TASK TO CARRY OUT:
Output only the lines that run from the line holding "brown circle: (742, 1481)" to the end of the entries, both ends included, and skip the pictures.

SUPPLIED MATERIAL:

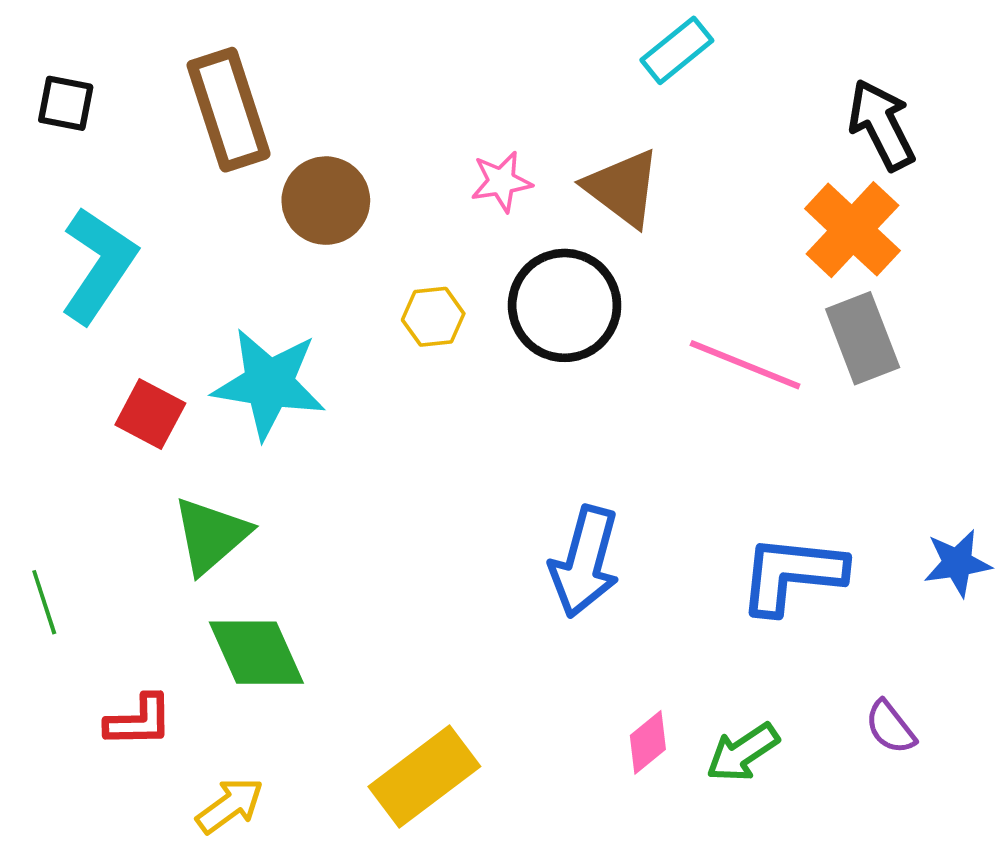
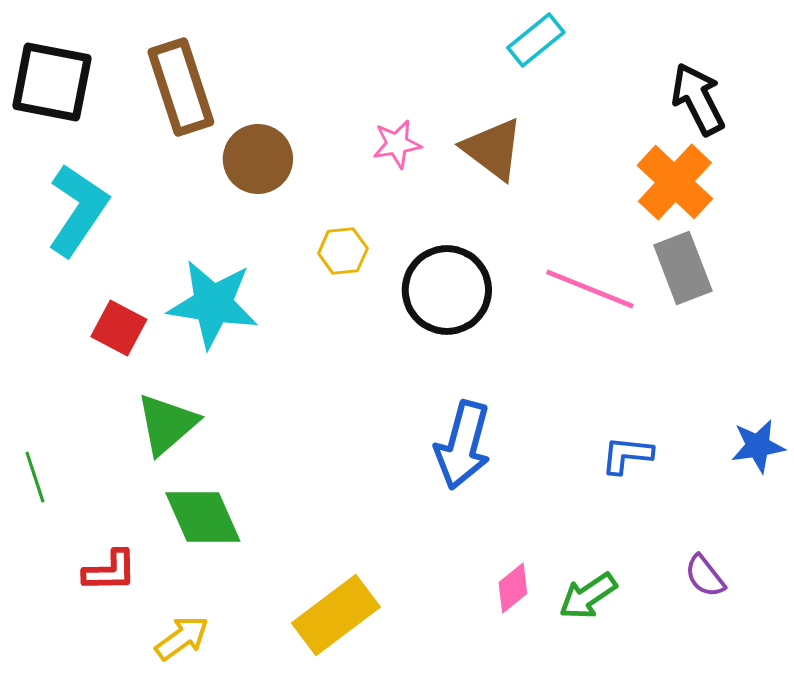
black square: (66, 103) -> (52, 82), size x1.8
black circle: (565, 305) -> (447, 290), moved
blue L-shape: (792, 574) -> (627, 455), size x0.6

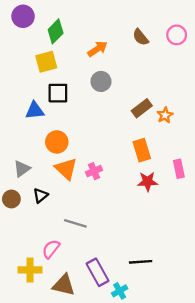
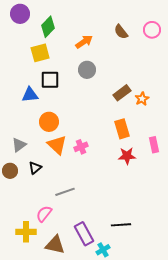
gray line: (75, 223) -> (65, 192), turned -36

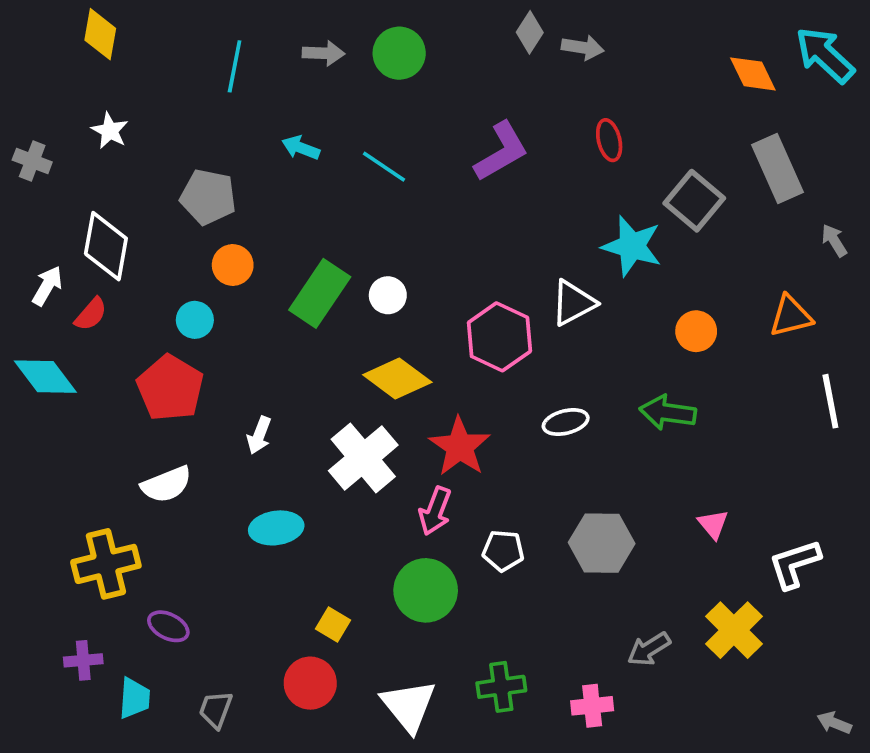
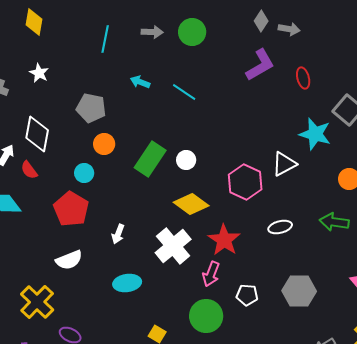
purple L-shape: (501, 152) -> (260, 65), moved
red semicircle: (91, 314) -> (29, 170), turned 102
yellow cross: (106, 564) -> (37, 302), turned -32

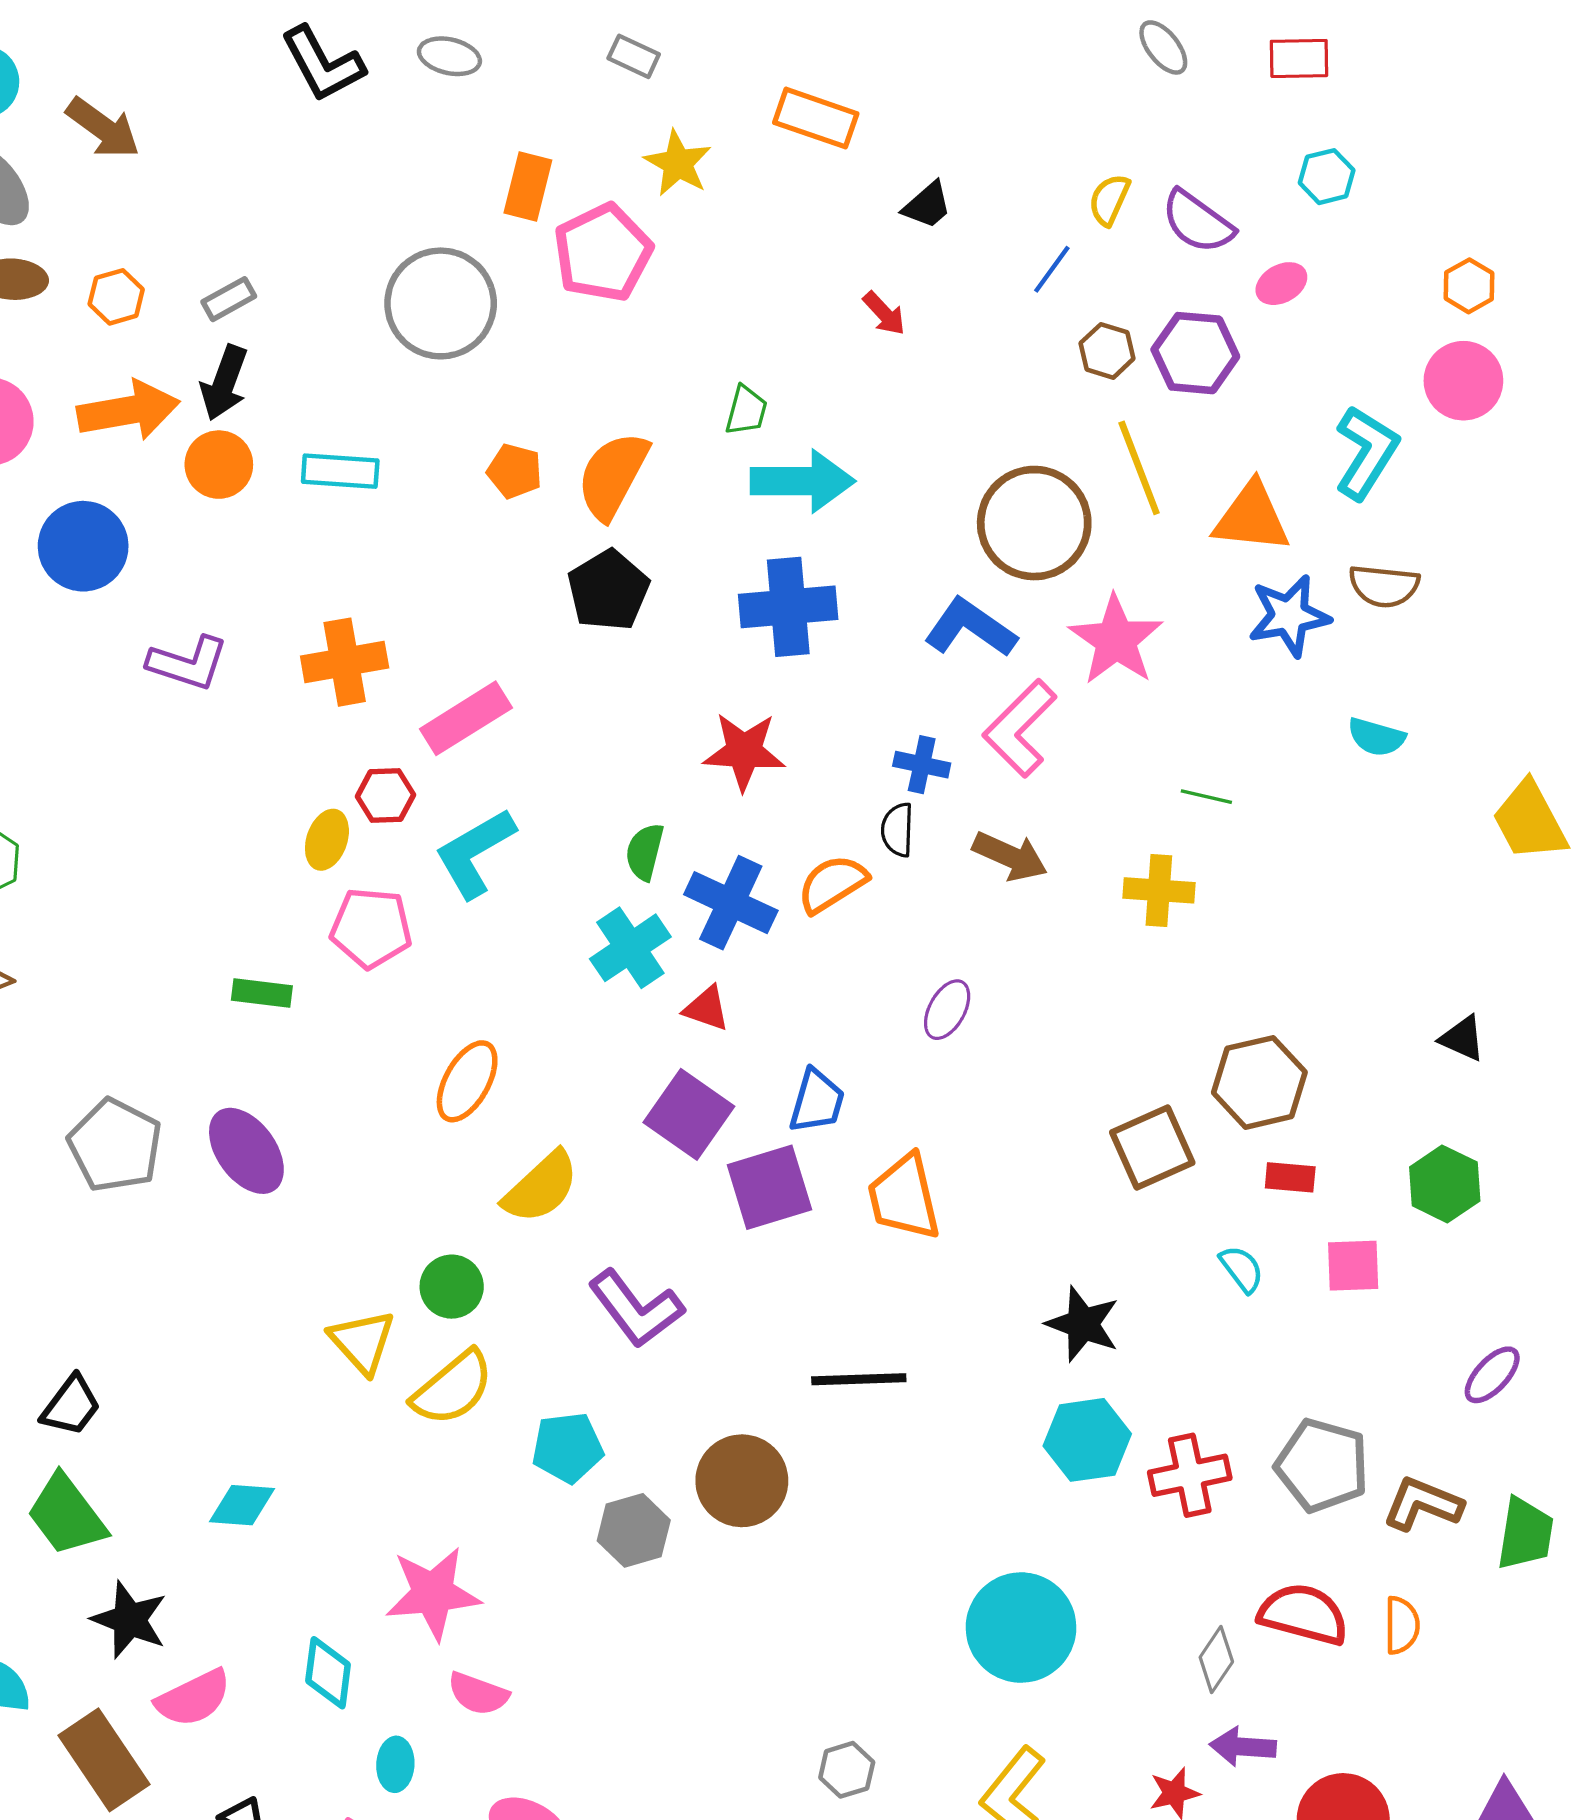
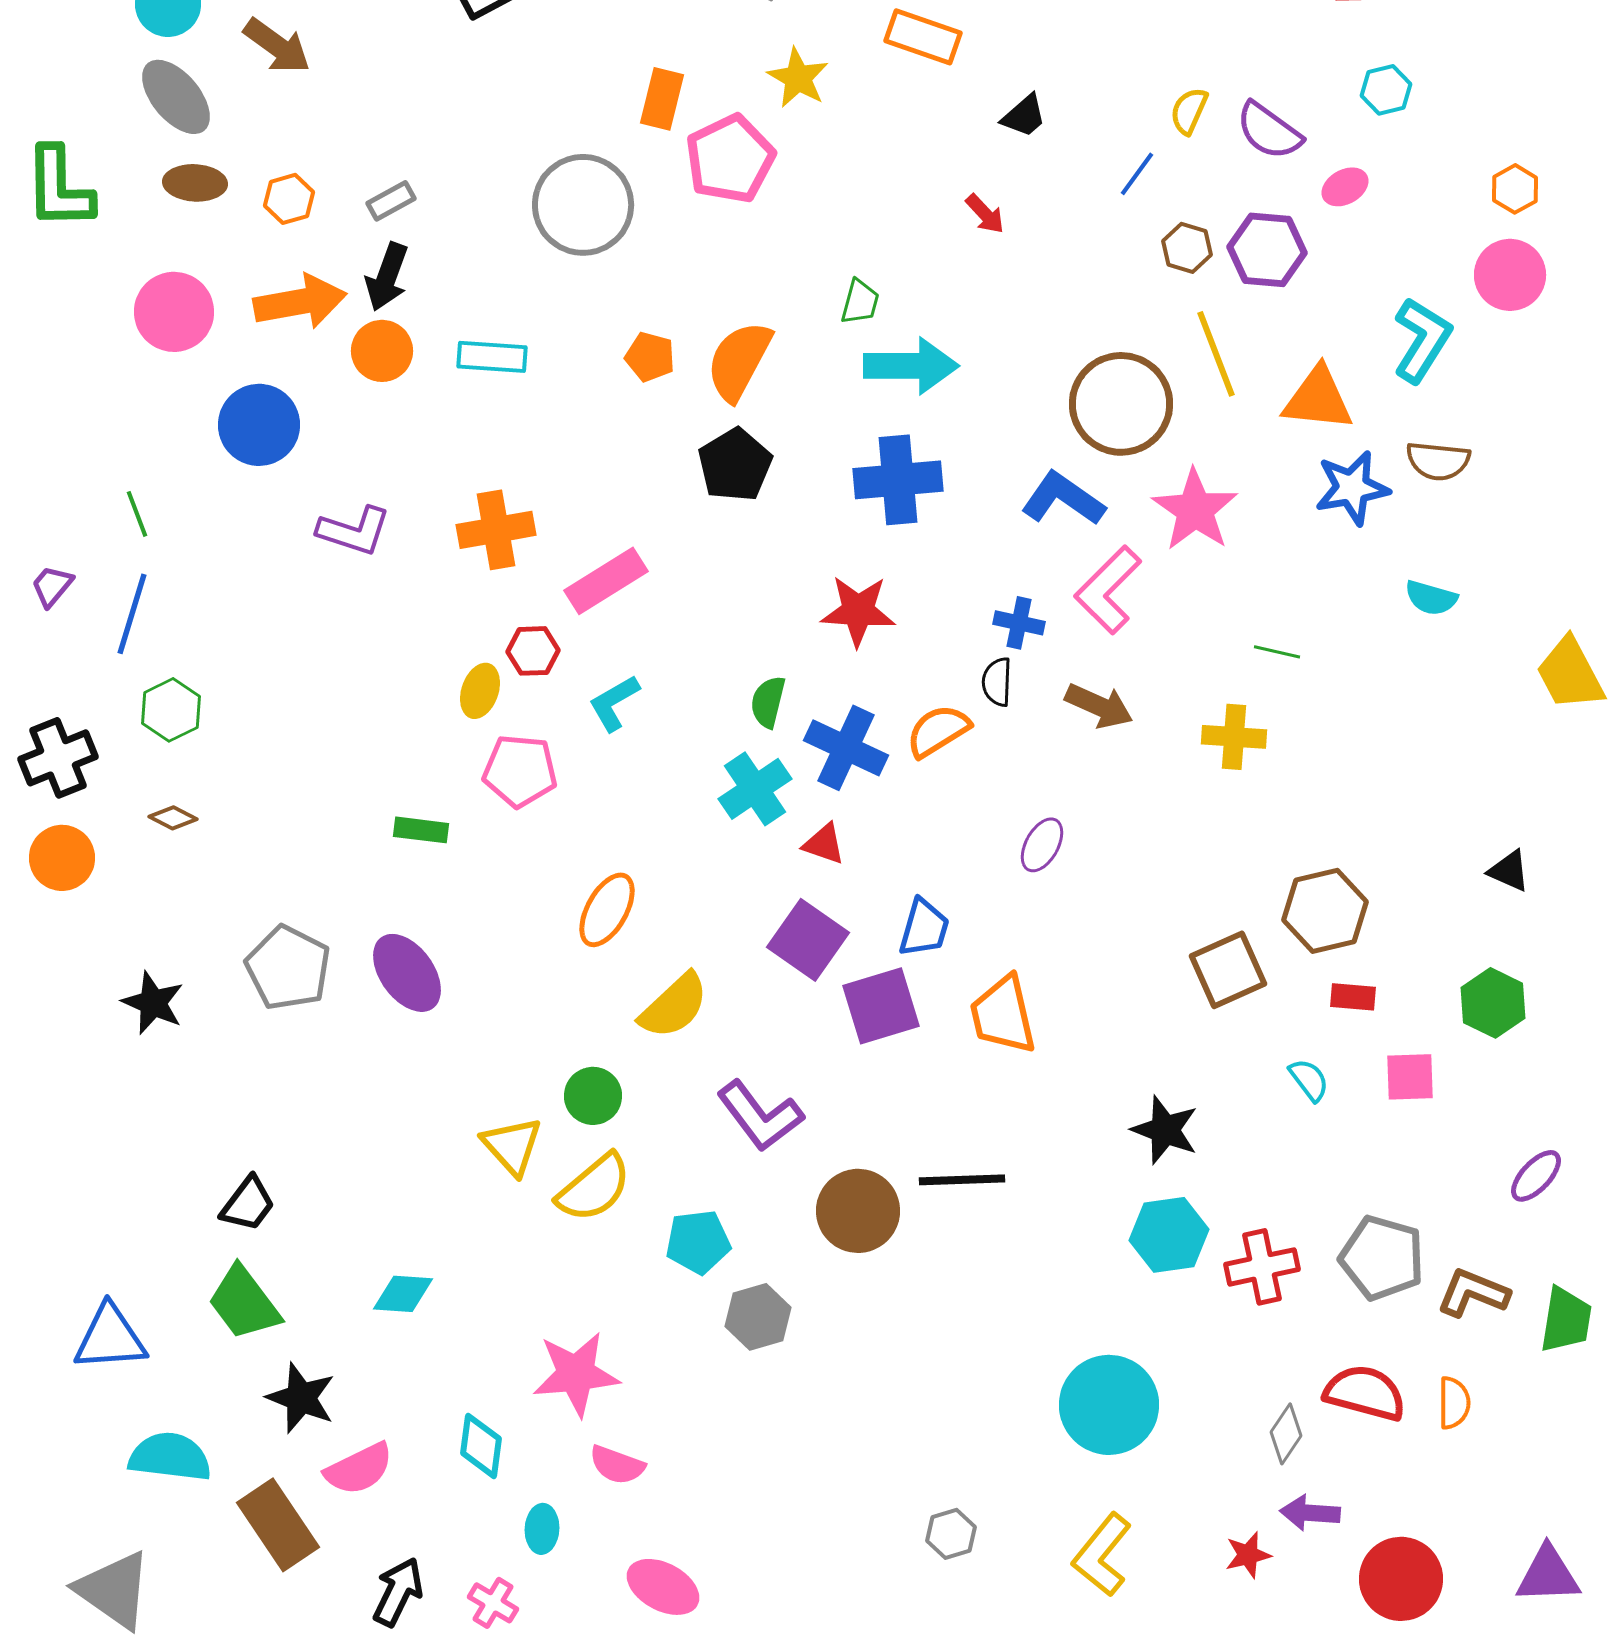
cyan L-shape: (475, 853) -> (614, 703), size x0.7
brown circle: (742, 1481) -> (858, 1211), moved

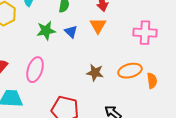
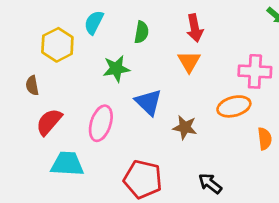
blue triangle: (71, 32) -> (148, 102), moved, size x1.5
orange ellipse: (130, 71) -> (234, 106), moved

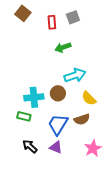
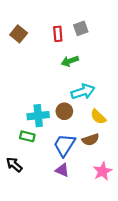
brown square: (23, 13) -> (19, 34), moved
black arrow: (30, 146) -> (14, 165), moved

SOLUTION FOR THIS EXERCISE:
brown circle: (742, 1481) -> (858, 1211), moved

blue triangle: (71, 32) -> (148, 102), moved, size x1.5
orange ellipse: (130, 71) -> (234, 106), moved

brown square: (23, 13) -> (19, 34), moved
black arrow: (30, 146) -> (14, 165), moved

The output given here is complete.